• **Assigned task**
Between the line containing "D5: diode 1N4007" and the line containing "R4: 22k (N3, N4) -> 22k (N3, N6)" lies a run of lines; give that run again exactly, with both of those lines, and nothing else from the entries below.

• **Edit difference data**
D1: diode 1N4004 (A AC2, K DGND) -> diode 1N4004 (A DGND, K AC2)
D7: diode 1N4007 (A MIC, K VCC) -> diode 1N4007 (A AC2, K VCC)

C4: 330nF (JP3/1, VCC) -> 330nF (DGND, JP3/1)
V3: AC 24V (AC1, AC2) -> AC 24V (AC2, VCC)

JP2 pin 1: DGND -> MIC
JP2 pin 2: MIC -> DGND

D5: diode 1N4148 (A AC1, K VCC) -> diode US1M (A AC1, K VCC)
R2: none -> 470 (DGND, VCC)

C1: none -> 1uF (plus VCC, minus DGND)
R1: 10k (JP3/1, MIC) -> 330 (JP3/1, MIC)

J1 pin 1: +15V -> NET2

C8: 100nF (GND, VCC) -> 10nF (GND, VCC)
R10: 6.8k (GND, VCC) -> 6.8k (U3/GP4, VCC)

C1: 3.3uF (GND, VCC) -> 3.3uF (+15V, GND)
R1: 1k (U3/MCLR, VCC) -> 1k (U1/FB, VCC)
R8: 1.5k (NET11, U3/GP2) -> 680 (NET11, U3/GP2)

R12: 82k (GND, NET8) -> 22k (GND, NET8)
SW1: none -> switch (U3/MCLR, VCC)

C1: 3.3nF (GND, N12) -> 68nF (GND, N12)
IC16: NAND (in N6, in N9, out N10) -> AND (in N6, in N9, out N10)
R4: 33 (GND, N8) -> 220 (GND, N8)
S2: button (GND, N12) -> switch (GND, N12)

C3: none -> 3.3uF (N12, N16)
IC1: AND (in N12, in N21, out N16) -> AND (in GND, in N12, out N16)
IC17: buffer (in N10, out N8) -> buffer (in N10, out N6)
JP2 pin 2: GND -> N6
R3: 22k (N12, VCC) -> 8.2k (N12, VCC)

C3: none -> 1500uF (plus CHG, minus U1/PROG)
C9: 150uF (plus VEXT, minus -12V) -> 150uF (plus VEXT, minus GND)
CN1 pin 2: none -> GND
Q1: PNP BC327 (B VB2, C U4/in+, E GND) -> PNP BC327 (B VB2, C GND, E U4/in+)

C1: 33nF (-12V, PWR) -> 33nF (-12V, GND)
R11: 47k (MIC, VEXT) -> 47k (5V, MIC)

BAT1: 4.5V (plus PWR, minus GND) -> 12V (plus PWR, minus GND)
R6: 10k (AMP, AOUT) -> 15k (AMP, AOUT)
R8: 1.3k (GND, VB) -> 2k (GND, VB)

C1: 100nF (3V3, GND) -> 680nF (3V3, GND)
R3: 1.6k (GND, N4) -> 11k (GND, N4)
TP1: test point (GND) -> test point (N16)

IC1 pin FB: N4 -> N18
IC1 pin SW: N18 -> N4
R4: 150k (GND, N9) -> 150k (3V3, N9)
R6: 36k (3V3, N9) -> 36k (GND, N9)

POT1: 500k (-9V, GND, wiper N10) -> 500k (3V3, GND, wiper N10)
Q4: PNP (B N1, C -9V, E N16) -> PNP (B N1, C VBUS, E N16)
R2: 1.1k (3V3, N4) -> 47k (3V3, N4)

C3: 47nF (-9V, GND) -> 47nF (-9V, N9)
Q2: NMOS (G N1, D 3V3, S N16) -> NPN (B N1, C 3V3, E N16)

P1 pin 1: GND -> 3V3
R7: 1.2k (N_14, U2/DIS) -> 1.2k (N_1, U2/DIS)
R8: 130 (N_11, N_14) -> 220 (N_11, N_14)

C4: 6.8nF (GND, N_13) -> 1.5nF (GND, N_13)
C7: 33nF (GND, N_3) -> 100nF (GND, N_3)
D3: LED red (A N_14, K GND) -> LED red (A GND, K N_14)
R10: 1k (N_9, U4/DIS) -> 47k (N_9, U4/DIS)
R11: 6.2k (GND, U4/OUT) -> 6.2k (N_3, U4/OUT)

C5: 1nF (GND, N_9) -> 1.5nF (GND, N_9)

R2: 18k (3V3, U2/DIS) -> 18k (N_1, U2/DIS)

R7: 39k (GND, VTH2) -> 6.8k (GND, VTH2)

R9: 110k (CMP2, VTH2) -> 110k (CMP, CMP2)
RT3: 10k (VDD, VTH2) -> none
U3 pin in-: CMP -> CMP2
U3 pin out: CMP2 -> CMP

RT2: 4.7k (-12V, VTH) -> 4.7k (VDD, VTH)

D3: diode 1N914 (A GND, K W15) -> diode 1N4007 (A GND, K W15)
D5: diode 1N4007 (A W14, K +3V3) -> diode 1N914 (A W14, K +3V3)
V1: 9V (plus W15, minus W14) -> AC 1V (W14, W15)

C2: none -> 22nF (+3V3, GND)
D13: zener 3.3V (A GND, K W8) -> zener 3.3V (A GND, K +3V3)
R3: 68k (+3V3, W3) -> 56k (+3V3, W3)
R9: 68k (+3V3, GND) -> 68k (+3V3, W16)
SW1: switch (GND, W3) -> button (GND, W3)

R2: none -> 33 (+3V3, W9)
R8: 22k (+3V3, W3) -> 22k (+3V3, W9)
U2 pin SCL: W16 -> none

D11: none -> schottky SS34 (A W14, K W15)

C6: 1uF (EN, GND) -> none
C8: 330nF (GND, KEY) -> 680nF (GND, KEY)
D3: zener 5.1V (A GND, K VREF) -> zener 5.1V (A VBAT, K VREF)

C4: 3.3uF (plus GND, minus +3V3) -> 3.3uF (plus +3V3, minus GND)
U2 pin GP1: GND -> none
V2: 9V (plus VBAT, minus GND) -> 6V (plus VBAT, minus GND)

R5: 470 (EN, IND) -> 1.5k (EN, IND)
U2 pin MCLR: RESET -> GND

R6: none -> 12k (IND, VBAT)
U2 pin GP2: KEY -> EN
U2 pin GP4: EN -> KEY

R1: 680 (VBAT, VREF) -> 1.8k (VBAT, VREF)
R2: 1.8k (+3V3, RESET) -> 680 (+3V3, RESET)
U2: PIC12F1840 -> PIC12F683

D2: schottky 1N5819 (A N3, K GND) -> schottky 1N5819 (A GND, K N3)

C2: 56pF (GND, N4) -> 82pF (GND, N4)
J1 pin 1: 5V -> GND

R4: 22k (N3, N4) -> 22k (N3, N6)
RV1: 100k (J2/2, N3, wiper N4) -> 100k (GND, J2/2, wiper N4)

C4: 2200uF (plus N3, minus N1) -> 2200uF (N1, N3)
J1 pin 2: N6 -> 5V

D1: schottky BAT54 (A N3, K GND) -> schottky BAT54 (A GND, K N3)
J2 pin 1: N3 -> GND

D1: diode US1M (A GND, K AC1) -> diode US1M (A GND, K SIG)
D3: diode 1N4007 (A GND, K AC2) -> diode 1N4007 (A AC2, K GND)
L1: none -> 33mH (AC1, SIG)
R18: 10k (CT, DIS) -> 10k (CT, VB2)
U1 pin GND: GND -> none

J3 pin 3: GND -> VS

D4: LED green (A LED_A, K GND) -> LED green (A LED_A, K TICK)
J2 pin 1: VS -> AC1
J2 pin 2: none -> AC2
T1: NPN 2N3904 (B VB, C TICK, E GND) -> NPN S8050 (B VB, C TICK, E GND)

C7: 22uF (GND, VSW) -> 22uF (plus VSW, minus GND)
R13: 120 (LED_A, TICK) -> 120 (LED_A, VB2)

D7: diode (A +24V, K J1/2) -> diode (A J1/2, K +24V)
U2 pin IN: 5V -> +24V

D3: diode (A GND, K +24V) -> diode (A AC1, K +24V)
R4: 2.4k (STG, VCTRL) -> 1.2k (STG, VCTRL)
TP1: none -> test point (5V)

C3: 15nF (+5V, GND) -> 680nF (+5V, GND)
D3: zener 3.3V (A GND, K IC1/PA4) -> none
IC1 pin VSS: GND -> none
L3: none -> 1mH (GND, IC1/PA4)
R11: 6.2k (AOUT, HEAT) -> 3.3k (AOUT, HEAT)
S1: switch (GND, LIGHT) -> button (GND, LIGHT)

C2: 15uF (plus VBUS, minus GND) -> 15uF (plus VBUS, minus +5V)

• **Task response**
D5: diode 1N4007 (A W14, K +3V3) -> diode 1N914 (A W14, K +3V3)
V1: 9V (plus W15, minus W14) -> AC 1V (W14, W15)

C2: none -> 22nF (+3V3, GND)
D13: zener 3.3V (A GND, K W8) -> zener 3.3V (A GND, K +3V3)
R3: 68k (+3V3, W3) -> 56k (+3V3, W3)
R9: 68k (+3V3, GND) -> 68k (+3V3, W16)
SW1: switch (GND, W3) -> button (GND, W3)

R2: none -> 33 (+3V3, W9)
R8: 22k (+3V3, W3) -> 22k (+3V3, W9)
U2 pin SCL: W16 -> none

D11: none -> schottky SS34 (A W14, K W15)

C6: 1uF (EN, GND) -> none
C8: 330nF (GND, KEY) -> 680nF (GND, KEY)
D3: zener 5.1V (A GND, K VREF) -> zener 5.1V (A VBAT, K VREF)

C4: 3.3uF (plus GND, minus +3V3) -> 3.3uF (plus +3V3, minus GND)
U2 pin GP1: GND -> none
V2: 9V (plus VBAT, minus GND) -> 6V (plus VBAT, minus GND)

R5: 470 (EN, IND) -> 1.5k (EN, IND)
U2 pin MCLR: RESET -> GND

R6: none -> 12k (IND, VBAT)
U2 pin GP2: KEY -> EN
U2 pin GP4: EN -> KEY

R1: 680 (VBAT, VREF) -> 1.8k (VBAT, VREF)
R2: 1.8k (+3V3, RESET) -> 680 (+3V3, RESET)
U2: PIC12F1840 -> PIC12F683

D2: schottky 1N5819 (A N3, K GND) -> schottky 1N5819 (A GND, K N3)

C2: 56pF (GND, N4) -> 82pF (GND, N4)
J1 pin 1: 5V -> GND

R4: 22k (N3, N4) -> 22k (N3, N6)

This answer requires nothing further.